> **Exercise details**
Would you please return the data below verbatim, without its pictures?
───── Data provided
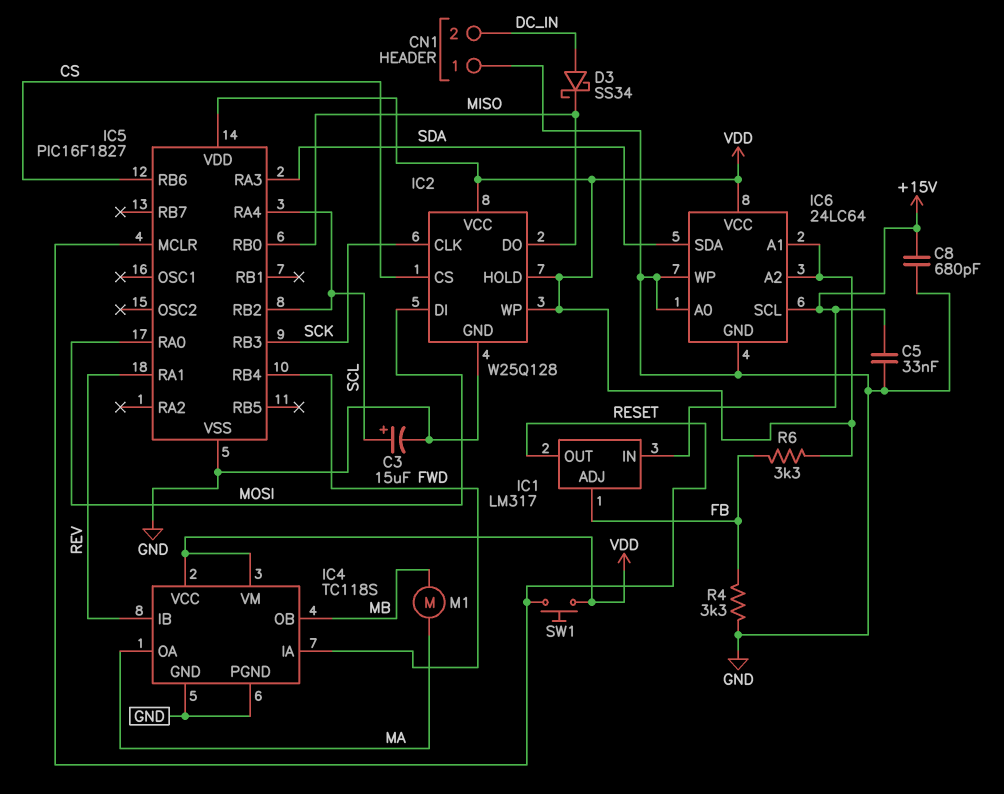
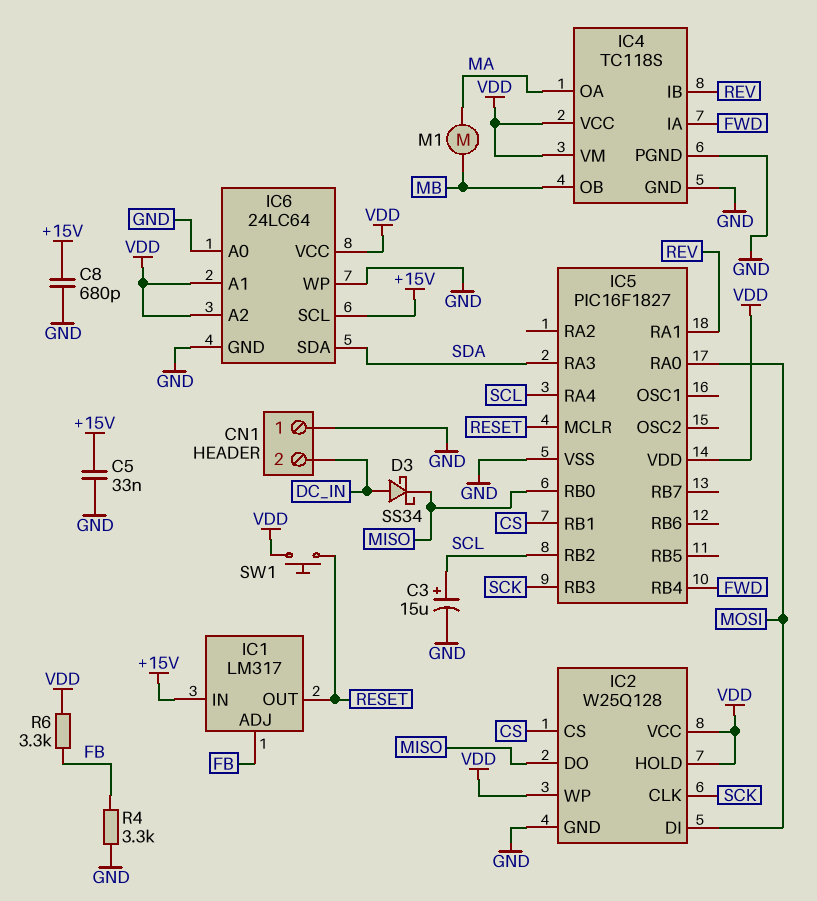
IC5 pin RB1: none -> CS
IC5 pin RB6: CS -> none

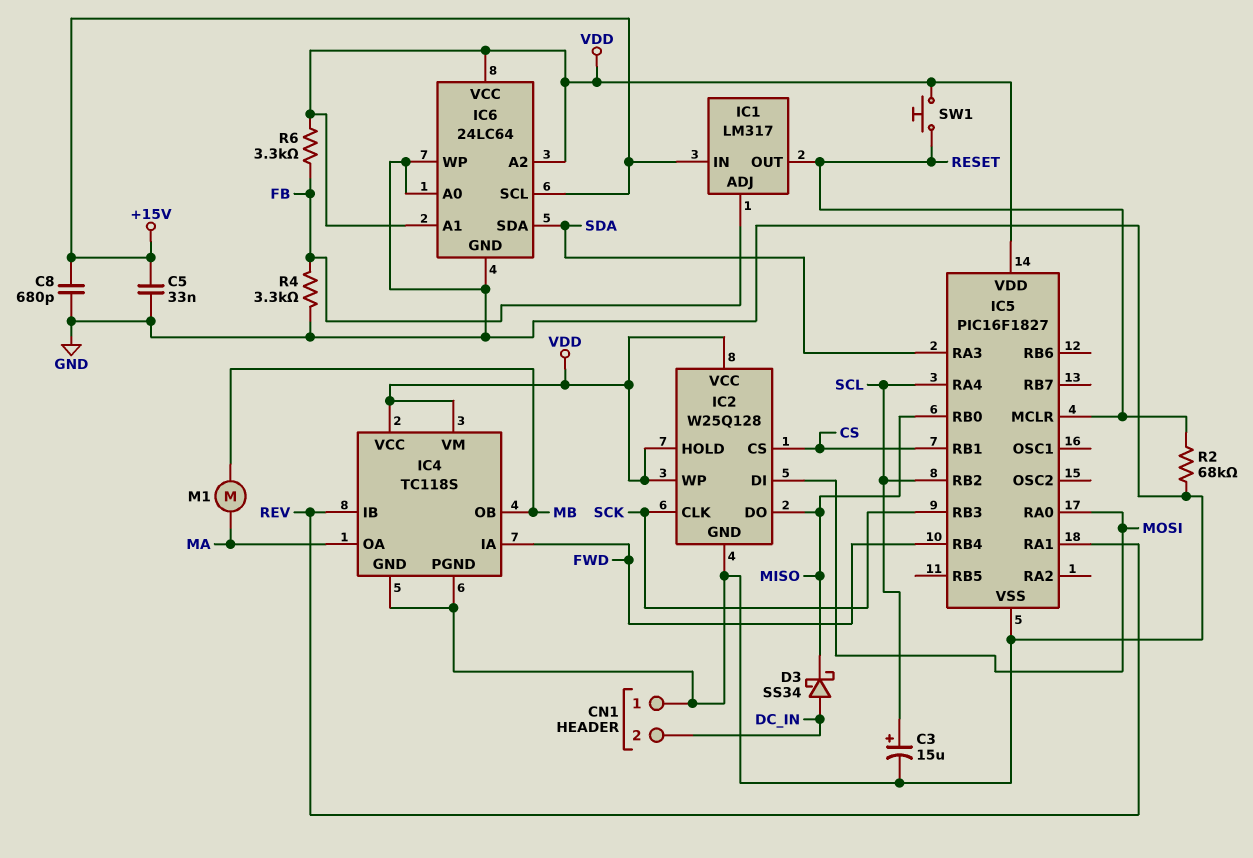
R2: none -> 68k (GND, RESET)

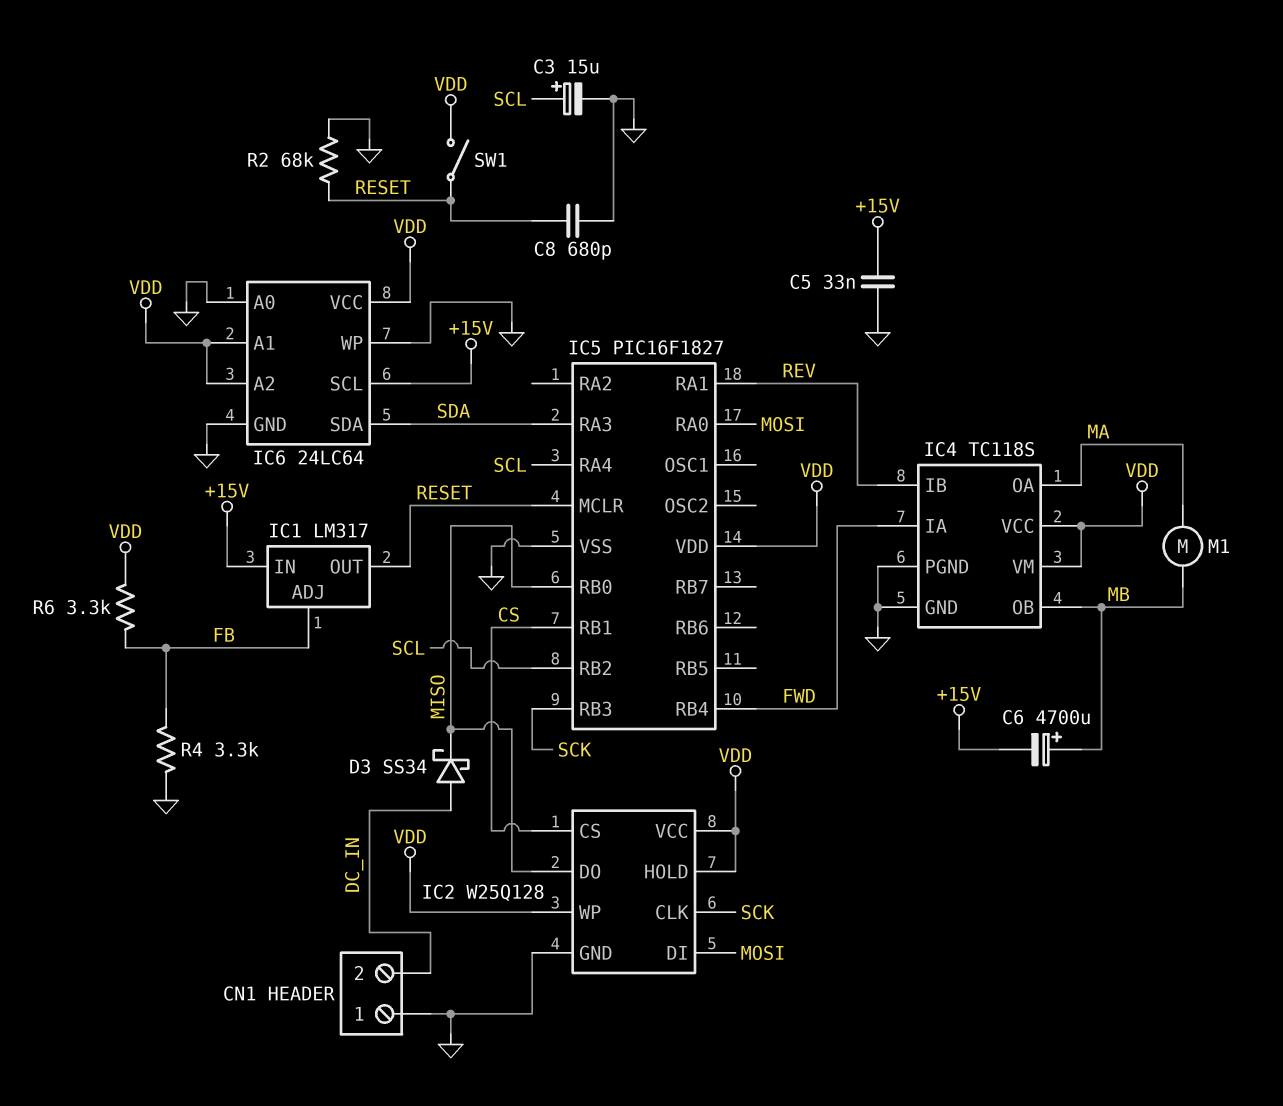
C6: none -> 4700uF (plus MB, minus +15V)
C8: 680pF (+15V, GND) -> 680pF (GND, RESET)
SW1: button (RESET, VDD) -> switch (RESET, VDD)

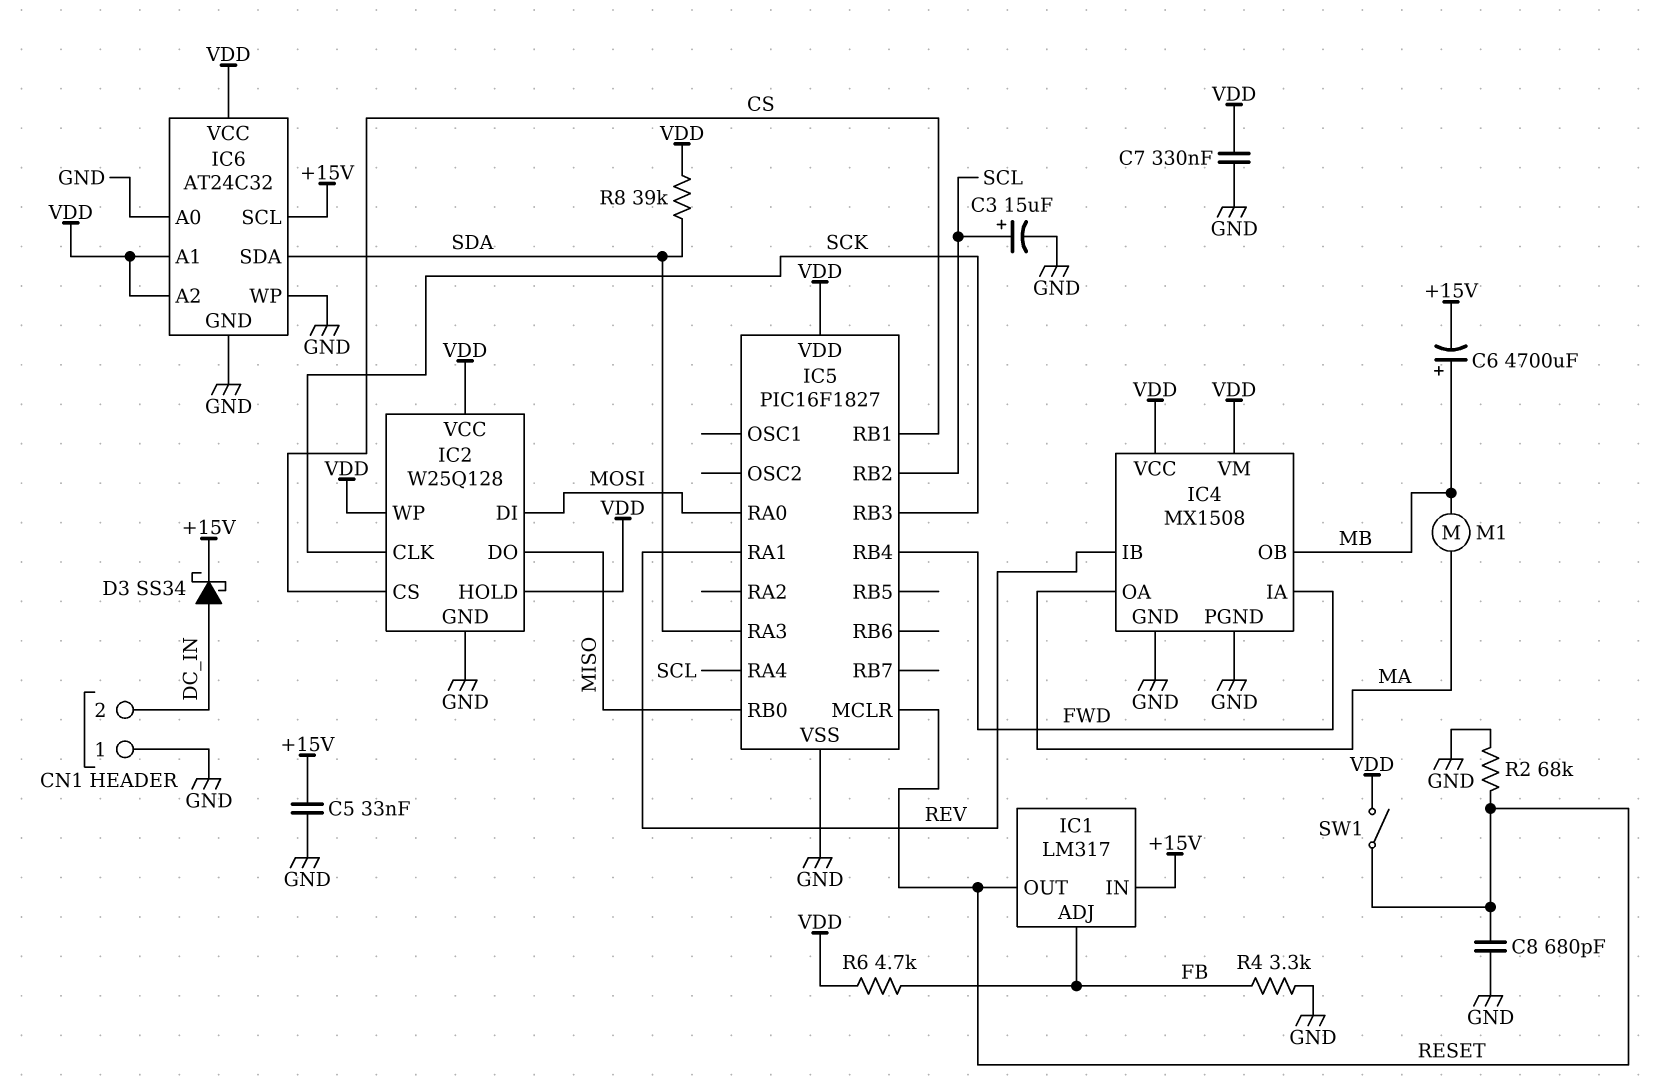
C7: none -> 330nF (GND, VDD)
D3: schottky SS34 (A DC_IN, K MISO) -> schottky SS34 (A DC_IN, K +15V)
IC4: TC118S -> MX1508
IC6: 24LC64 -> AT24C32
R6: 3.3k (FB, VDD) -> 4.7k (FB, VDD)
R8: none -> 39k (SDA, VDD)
──────────
> **Solution to the problem**
IC5 pin RB1: none -> CS
IC5 pin RB6: CS -> none

R2: none -> 68k (GND, RESET)

C6: none -> 4700uF (plus MB, minus +15V)
C8: 680pF (+15V, GND) -> 680pF (GND, RESET)
SW1: button (RESET, VDD) -> switch (RESET, VDD)

C7: none -> 330nF (GND, VDD)
D3: schottky SS34 (A DC_IN, K MISO) -> schottky SS34 (A DC_IN, K +15V)
IC4: TC118S -> MX1508
IC6: 24LC64 -> AT24C32
R6: 3.3k (FB, VDD) -> 4.7k (FB, VDD)
R8: none -> 39k (SDA, VDD)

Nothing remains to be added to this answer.